INFORMATION SUPPLIED:
-- Opening Marker --

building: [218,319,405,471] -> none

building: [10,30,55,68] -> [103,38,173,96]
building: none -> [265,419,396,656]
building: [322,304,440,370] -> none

-- Closing Marker --
-- Opening Marker --

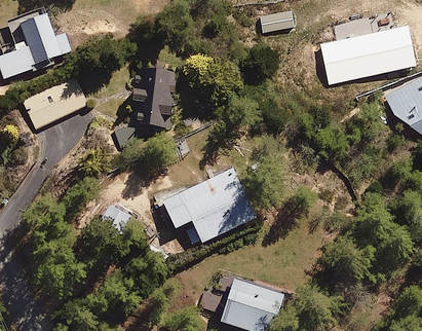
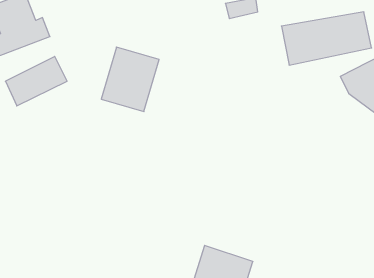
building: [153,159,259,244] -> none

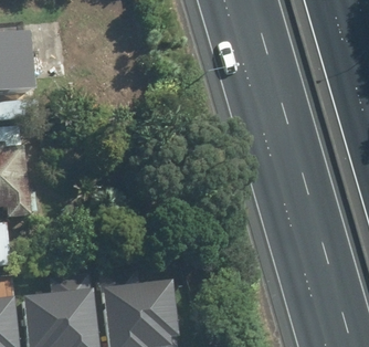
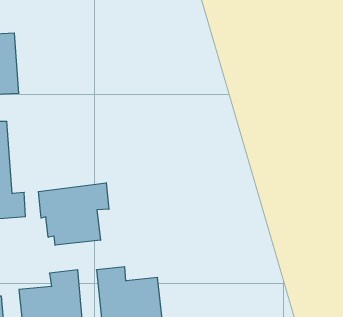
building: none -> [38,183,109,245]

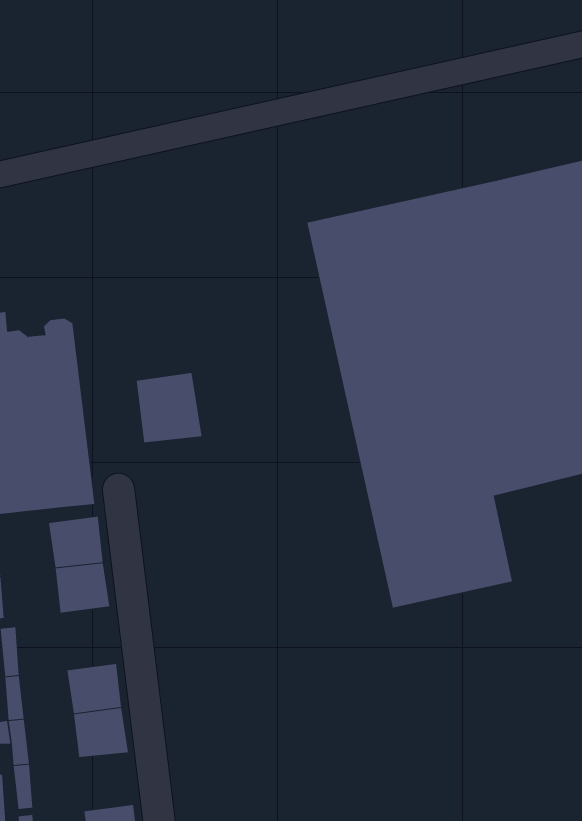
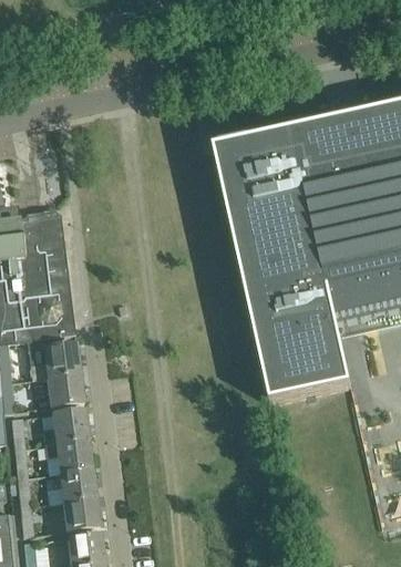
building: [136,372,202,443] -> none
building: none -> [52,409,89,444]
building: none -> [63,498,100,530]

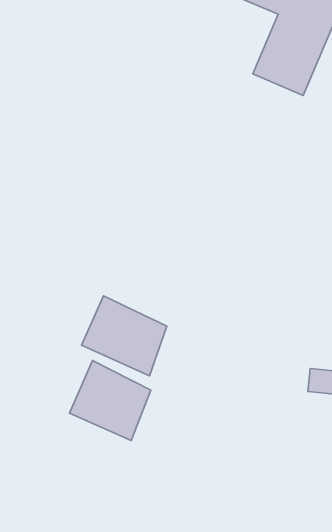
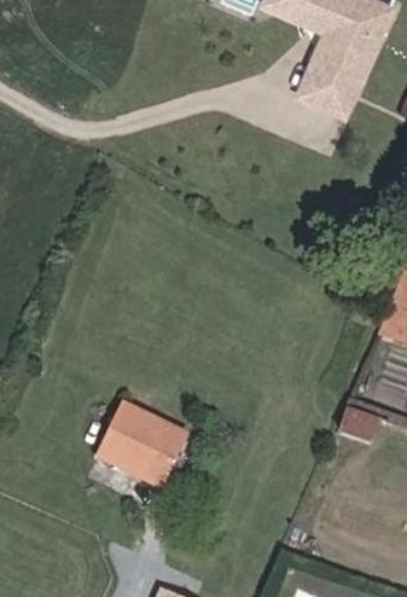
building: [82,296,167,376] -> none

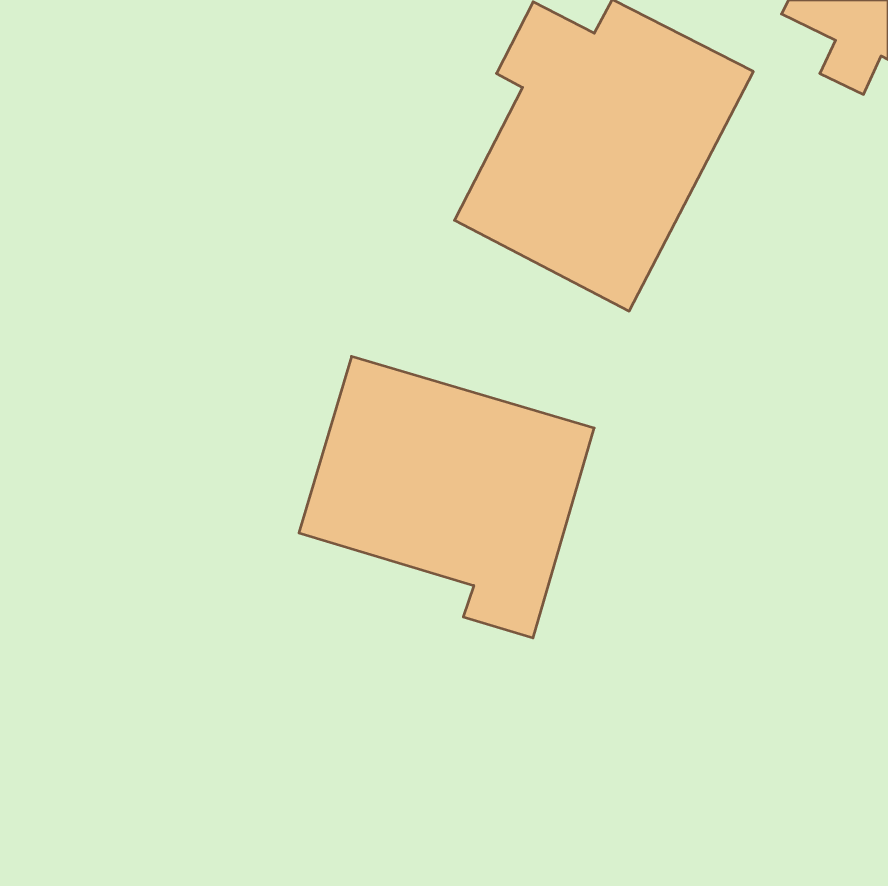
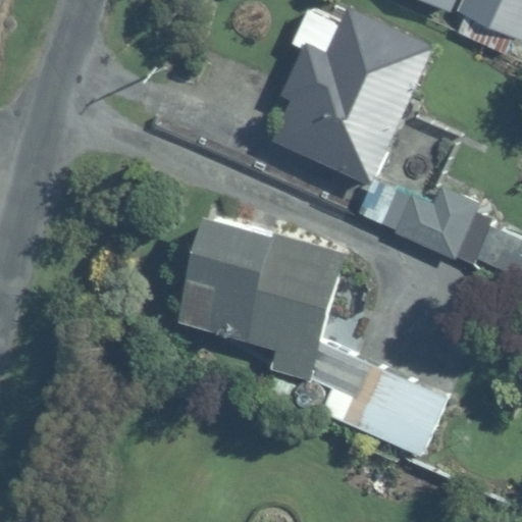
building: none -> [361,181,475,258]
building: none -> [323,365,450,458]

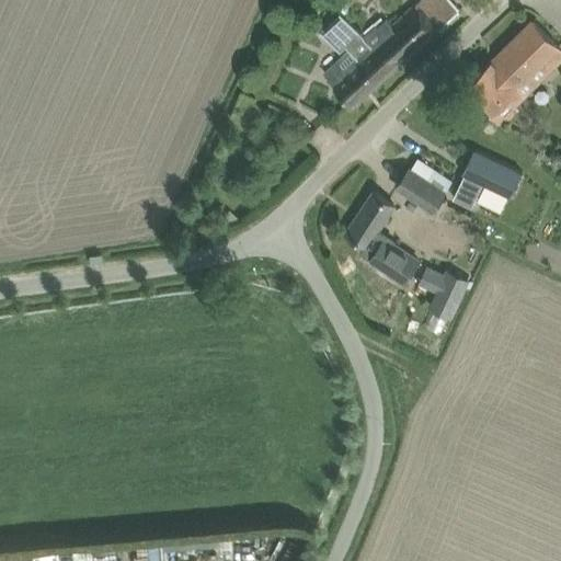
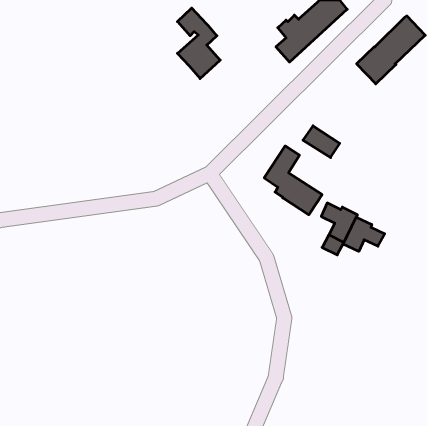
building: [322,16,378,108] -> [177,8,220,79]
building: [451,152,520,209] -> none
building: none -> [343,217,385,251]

-- Closing Marker --
-- Opening Marker --

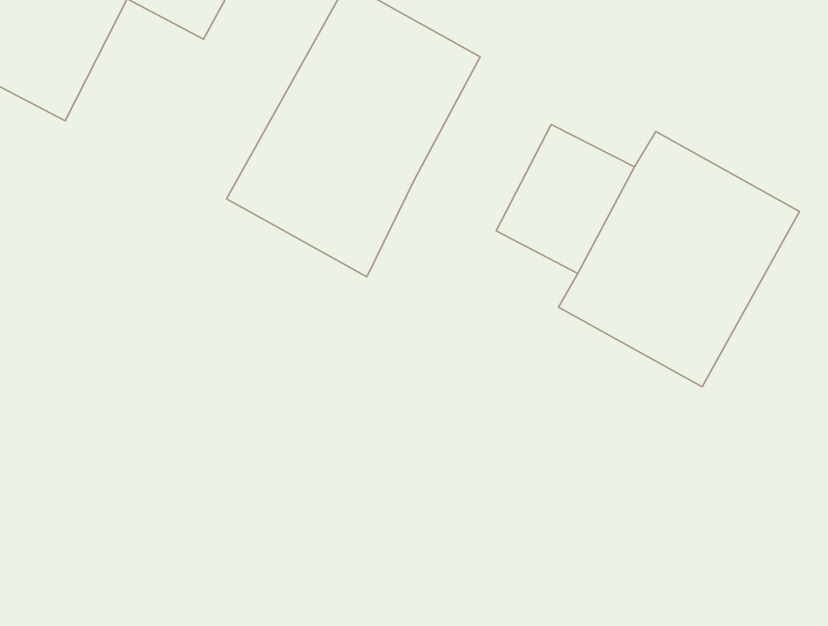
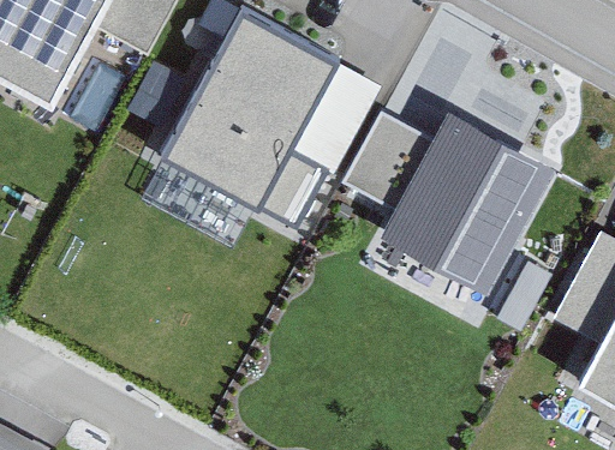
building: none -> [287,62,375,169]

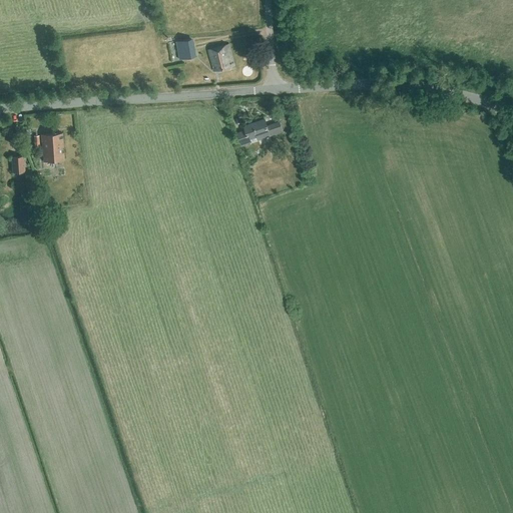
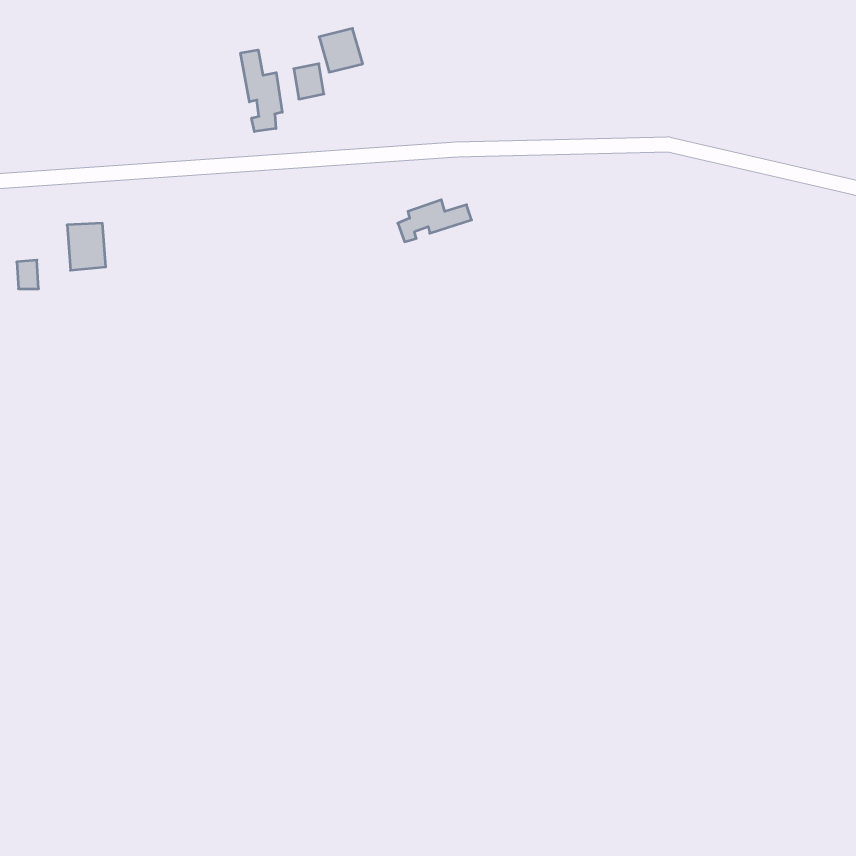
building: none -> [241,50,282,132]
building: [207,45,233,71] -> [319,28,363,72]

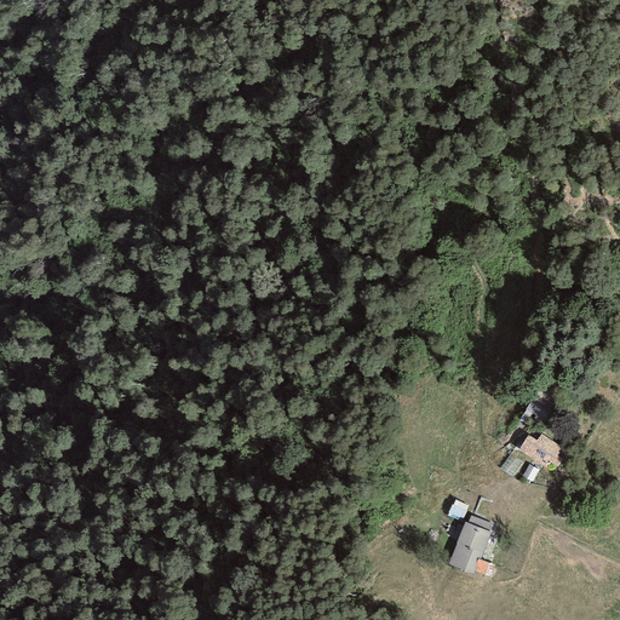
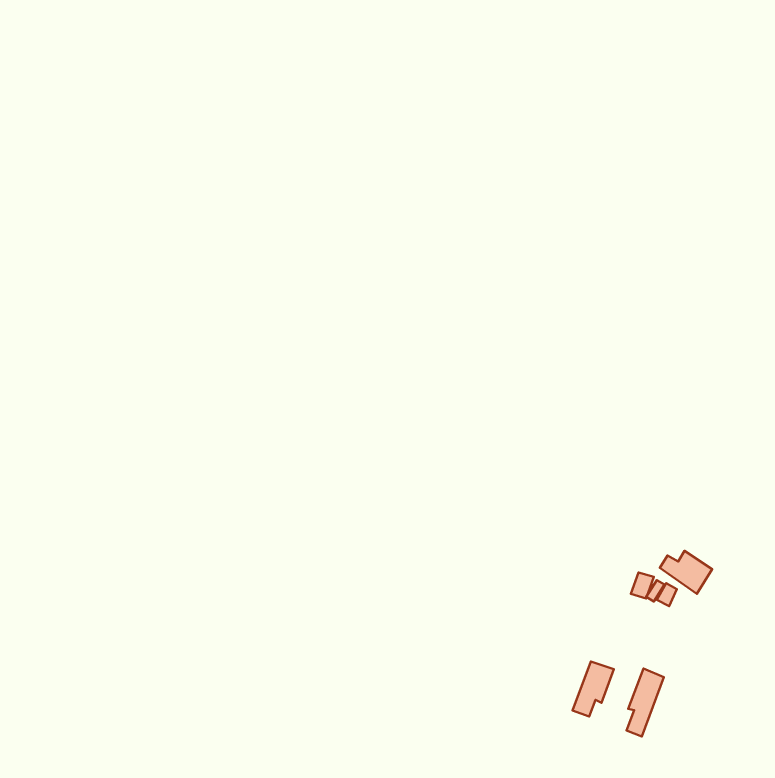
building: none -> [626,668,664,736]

-- Closing Marker --

HOW TO COMPLETE THIS TASK:
Once the line with "building: none -> [287,62,375,169]" is found above, print it and every line after it through the line with "building: none -> [626,668,664,736]", exactly. Pictures stay out.

RESPONSE TO THIS EXERCISE:
building: none -> [287,62,375,169]

building: none -> [241,50,282,132]
building: [207,45,233,71] -> [319,28,363,72]

building: none -> [626,668,664,736]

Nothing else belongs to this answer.